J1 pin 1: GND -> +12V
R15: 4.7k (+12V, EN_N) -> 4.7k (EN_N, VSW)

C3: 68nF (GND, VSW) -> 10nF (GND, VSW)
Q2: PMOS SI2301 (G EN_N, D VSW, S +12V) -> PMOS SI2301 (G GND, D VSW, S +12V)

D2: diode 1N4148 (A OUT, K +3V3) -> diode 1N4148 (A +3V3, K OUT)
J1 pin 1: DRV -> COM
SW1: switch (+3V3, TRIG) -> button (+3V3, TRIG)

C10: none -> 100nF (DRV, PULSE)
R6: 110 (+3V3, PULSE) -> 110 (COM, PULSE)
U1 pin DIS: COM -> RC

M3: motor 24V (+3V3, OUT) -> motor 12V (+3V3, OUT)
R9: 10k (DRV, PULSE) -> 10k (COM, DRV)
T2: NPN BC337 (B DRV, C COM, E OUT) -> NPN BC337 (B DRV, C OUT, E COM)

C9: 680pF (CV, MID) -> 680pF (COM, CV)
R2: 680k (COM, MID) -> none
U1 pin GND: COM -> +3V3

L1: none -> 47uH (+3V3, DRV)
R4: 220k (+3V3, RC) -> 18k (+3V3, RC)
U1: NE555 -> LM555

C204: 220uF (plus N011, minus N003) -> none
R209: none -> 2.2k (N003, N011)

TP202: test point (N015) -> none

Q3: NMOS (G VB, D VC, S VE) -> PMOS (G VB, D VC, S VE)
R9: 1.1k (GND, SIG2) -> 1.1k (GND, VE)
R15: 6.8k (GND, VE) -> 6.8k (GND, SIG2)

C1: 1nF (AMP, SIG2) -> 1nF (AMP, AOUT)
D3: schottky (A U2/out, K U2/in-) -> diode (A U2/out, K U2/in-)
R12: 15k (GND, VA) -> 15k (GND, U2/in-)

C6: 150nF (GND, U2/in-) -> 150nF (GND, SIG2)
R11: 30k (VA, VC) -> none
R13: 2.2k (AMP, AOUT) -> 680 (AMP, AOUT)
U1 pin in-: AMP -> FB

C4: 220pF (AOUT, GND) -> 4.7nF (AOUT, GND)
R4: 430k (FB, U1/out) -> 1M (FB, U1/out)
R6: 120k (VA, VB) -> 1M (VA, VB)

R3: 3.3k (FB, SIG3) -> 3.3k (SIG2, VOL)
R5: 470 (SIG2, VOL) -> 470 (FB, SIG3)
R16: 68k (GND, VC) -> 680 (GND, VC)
★ ★ ★ ★ ★
**To do**
Among the entries above, which lines include "PMOS"? List them all.

**Your solution**
Q2: PMOS SI2301 (G EN_N, D VSW, S +12V) -> PMOS SI2301 (G GND, D VSW, S +12V)
Q3: NMOS (G VB, D VC, S VE) -> PMOS (G VB, D VC, S VE)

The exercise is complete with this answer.